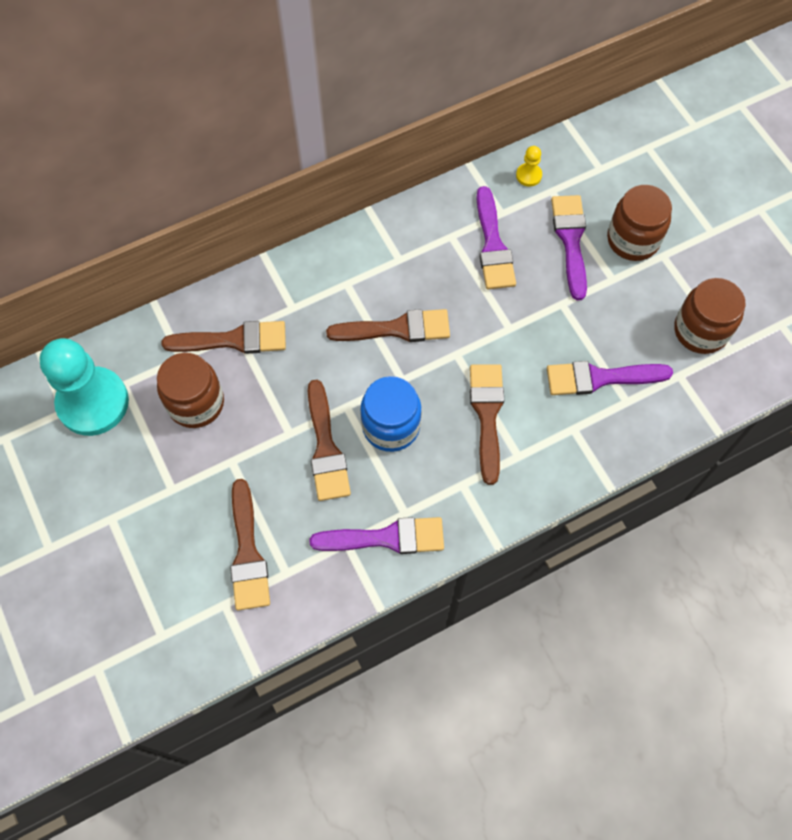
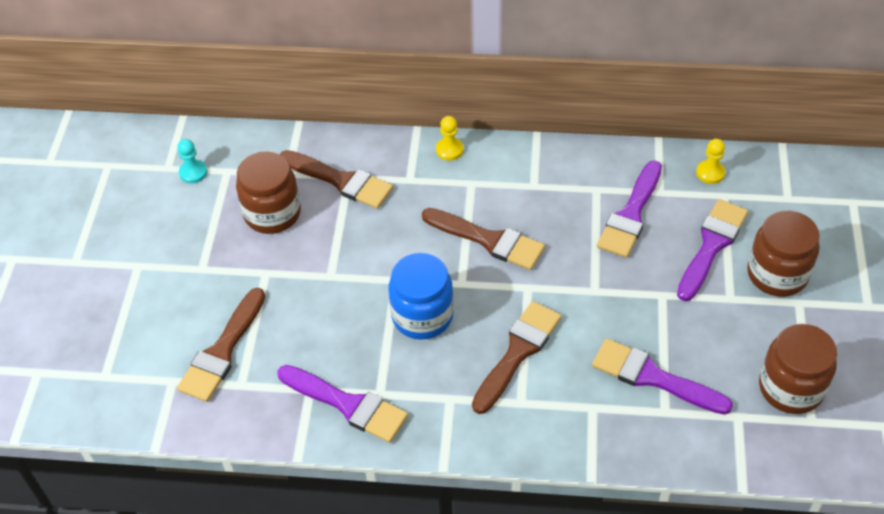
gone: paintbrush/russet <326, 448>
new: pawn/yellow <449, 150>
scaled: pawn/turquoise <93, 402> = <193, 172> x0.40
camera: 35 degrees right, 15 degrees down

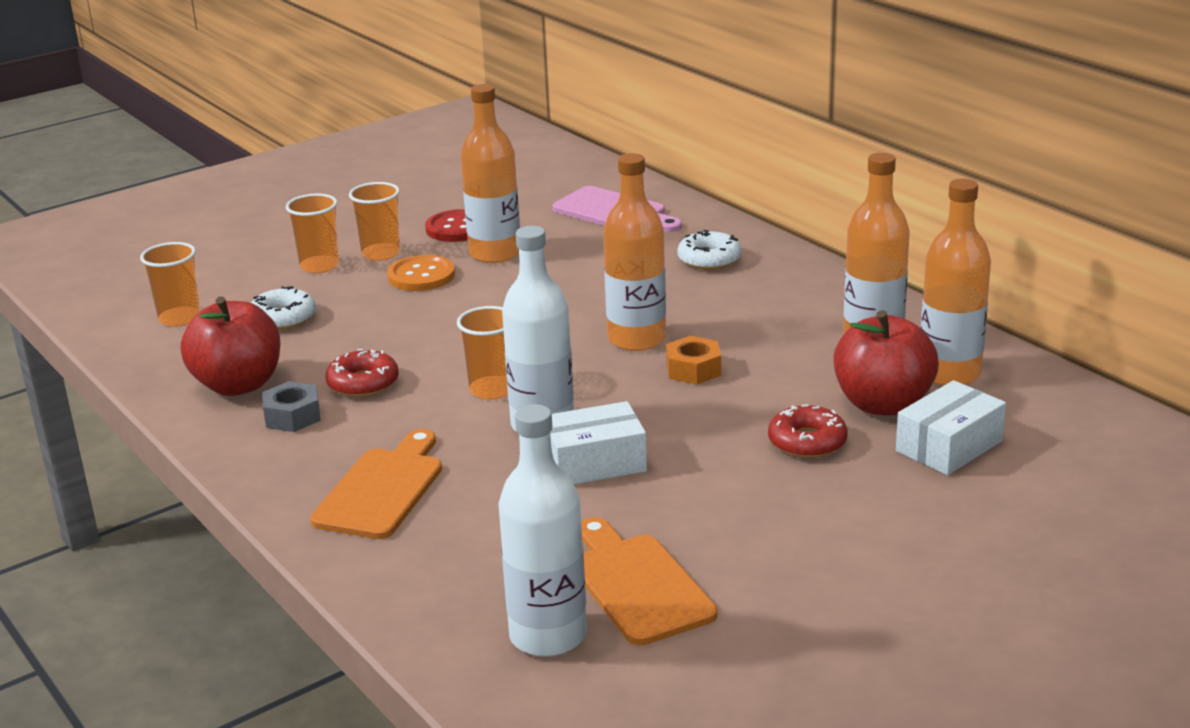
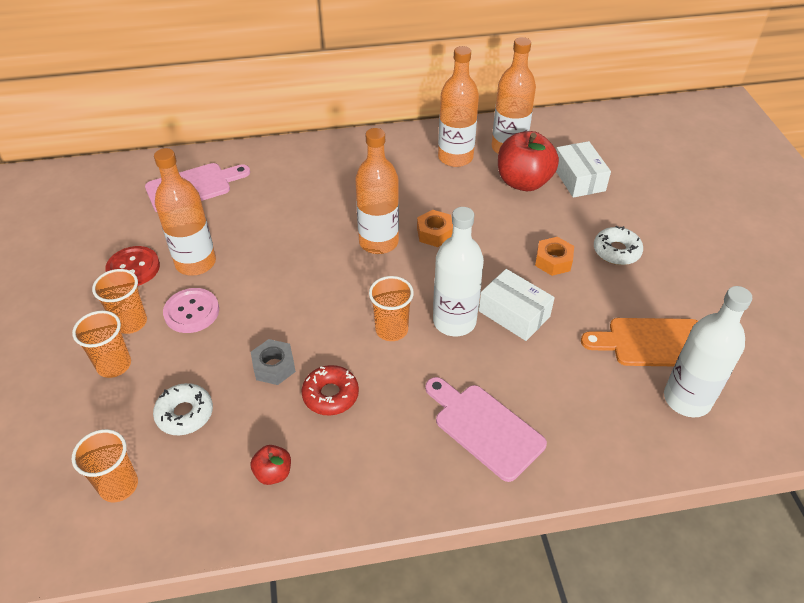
gone: donut/crimson <807, 442>
new: hex nut/bright orange <553, 261>
shifted: hex nut/ash-grey <292, 416> to <274, 367>; donut/snow-white <709, 259> to <616, 251>
repainted: chopping board/bright orange <382, 489> to chopping board/pink <484, 428>; shirt button/bright orange <421, 276> to shirt button/pink <191, 312>
rotated: box/snow-white <595, 463> = <514, 314> 60 degrees counterclockwise
scaled: toy apple/crimson <238, 385> = <273, 473> x0.48
camera: 65 degrees left, 20 degrees up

━━━━━━━━━━━━━━━━━━━━━━━━━━━━━━

__Task description__.
Nothing but the lines from the one with "new: pawn/yellow <449, 150>" through the last line of the records should appear in your answer, each exactly as written and without pictures.

__Answer space__.
new: pawn/yellow <449, 150>
scaled: pawn/turquoise <93, 402> = <193, 172> x0.40
camera: 35 degrees right, 15 degrees down

gone: donut/crimson <807, 442>
new: hex nut/bright orange <553, 261>
shifted: hex nut/ash-grey <292, 416> to <274, 367>; donut/snow-white <709, 259> to <616, 251>
repainted: chopping board/bright orange <382, 489> to chopping board/pink <484, 428>; shirt button/bright orange <421, 276> to shirt button/pink <191, 312>
rotated: box/snow-white <595, 463> = <514, 314> 60 degrees counterclockwise
scaled: toy apple/crimson <238, 385> = <273, 473> x0.48
camera: 65 degrees left, 20 degrees up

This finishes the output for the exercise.